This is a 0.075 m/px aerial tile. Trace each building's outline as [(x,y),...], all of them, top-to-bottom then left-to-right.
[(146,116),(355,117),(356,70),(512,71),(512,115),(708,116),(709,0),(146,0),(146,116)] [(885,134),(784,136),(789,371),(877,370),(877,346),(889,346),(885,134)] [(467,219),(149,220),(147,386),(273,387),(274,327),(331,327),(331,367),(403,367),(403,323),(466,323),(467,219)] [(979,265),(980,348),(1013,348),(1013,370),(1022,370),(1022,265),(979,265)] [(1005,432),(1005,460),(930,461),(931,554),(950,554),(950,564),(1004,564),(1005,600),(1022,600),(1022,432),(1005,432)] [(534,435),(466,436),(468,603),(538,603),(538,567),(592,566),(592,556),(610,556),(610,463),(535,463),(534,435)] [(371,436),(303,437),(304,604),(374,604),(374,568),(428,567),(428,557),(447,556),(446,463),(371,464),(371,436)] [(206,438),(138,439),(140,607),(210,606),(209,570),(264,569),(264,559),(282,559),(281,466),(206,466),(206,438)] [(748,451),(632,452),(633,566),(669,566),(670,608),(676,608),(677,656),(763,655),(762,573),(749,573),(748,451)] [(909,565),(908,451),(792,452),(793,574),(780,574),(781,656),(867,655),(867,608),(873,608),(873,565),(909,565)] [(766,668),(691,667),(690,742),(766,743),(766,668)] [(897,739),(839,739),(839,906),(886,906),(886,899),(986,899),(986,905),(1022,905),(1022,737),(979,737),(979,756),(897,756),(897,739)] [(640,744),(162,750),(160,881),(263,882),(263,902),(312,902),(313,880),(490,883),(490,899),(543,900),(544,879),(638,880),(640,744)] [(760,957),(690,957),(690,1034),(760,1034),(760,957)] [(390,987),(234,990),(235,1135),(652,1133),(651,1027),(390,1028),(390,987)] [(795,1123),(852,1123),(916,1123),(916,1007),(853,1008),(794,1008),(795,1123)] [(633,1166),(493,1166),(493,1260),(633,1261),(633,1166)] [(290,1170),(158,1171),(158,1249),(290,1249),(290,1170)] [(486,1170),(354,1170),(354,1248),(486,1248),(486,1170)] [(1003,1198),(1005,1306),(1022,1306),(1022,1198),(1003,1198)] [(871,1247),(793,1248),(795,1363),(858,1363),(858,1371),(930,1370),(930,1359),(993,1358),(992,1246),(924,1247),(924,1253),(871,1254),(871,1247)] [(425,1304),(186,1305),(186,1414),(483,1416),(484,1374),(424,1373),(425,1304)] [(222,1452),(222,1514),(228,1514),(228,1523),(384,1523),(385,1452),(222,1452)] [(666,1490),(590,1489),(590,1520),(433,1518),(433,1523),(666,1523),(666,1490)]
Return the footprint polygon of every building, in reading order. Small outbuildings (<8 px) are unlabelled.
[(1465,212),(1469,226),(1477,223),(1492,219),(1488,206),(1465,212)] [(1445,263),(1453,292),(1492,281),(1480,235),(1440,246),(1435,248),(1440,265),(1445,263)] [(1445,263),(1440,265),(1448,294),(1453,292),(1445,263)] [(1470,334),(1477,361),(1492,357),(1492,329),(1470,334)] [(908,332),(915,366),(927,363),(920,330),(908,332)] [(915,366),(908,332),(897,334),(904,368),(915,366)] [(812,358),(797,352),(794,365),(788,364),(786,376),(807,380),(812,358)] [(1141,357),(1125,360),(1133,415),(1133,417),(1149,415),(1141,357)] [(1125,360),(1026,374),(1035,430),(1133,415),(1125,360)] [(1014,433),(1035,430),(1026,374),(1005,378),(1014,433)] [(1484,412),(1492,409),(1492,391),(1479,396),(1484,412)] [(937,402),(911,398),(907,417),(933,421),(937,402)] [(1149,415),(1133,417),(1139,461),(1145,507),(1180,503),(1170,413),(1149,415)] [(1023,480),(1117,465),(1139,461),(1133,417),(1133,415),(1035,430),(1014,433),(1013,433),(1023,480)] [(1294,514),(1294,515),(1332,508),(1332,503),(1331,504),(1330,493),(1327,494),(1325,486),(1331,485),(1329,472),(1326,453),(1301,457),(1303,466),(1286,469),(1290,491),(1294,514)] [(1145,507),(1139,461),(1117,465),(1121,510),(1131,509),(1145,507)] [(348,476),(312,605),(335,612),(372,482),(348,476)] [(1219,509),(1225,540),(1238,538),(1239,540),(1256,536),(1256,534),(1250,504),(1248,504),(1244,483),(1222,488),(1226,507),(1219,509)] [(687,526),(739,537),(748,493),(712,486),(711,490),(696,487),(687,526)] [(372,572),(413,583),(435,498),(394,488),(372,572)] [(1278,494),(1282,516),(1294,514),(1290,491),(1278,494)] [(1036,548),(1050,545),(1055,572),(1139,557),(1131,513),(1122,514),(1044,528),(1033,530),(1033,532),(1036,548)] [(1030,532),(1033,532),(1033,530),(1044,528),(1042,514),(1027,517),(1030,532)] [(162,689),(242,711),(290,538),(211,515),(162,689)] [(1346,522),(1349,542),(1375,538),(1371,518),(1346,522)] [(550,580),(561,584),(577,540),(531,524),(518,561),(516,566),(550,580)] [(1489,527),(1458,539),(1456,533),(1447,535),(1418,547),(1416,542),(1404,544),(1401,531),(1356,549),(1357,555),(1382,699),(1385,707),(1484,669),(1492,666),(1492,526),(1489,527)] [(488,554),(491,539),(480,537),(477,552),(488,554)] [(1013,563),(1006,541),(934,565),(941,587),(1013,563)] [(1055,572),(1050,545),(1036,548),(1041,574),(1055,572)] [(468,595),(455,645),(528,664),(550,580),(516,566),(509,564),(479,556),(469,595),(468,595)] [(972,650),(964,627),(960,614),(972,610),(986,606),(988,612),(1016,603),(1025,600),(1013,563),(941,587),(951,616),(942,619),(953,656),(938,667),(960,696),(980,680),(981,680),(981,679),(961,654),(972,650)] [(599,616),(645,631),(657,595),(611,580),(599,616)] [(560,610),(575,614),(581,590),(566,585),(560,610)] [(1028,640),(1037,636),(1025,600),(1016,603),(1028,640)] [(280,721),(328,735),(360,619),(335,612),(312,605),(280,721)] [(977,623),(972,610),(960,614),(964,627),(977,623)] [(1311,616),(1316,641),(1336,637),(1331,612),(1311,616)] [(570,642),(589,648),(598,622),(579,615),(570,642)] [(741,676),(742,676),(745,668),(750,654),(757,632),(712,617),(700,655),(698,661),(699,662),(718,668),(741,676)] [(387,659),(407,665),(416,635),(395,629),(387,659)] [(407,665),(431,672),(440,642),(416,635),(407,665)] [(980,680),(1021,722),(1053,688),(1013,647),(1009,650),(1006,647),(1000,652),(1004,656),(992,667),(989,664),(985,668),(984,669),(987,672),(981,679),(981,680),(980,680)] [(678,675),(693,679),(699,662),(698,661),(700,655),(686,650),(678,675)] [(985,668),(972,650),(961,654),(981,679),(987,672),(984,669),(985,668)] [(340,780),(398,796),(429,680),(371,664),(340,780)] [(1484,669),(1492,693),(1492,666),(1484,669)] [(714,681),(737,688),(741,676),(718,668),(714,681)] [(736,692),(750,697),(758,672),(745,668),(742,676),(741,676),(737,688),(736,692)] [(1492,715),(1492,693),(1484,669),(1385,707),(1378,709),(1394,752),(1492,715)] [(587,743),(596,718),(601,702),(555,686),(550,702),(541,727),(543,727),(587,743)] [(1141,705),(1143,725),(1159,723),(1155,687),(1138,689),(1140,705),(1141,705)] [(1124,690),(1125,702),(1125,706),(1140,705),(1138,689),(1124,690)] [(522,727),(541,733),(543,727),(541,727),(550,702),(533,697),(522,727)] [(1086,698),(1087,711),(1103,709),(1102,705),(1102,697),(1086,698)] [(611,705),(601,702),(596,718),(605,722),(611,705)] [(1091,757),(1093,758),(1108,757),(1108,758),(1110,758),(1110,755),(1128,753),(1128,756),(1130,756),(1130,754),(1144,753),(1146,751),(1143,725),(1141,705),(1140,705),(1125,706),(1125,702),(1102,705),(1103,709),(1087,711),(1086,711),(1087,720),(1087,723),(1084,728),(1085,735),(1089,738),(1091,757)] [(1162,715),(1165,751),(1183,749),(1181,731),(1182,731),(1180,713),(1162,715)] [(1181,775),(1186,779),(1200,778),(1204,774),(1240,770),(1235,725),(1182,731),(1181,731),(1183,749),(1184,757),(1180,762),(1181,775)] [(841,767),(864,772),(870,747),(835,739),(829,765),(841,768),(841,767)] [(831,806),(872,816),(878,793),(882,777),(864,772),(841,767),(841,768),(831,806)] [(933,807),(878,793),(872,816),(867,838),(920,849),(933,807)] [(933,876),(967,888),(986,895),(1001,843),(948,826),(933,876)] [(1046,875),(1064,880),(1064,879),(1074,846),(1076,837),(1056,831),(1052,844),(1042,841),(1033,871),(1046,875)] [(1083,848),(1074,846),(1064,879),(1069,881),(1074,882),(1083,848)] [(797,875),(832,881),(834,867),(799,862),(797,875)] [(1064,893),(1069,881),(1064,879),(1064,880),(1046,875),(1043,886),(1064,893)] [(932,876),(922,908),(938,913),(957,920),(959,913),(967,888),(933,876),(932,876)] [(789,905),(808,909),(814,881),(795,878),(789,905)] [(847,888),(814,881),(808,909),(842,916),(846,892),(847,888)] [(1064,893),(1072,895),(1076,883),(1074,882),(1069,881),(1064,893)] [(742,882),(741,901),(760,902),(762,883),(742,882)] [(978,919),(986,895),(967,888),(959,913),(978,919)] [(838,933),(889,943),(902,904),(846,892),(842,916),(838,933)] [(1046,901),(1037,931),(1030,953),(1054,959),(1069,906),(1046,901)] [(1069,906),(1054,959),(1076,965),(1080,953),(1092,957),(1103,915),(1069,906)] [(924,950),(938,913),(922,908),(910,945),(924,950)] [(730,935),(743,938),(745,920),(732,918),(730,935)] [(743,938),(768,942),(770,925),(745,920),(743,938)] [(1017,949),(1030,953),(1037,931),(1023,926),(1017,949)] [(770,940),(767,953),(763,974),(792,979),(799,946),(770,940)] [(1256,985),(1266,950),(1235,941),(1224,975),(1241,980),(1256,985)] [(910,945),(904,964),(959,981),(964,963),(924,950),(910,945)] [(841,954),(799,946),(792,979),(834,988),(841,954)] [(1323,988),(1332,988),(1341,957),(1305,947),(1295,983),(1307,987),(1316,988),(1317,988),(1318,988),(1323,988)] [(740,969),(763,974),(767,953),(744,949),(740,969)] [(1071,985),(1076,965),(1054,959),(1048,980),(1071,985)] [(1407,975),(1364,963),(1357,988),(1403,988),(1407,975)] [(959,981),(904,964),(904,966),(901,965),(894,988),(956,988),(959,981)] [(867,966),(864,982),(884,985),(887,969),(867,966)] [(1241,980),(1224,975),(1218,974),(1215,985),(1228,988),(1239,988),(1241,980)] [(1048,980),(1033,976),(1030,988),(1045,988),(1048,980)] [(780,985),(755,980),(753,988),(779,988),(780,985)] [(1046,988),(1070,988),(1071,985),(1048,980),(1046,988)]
+++
Your instructions: Every line containing the word "building" must be copied from the material above.

Response to this exercise:
This is a 0.075 m/px aerial tile. Trace each building's outline as [(x,y),...], all of them, top-to-bottom then left-to-right.
Return the footprint polygon of every building, in reading order. Small outbuildings (<8 px) are unlabelled.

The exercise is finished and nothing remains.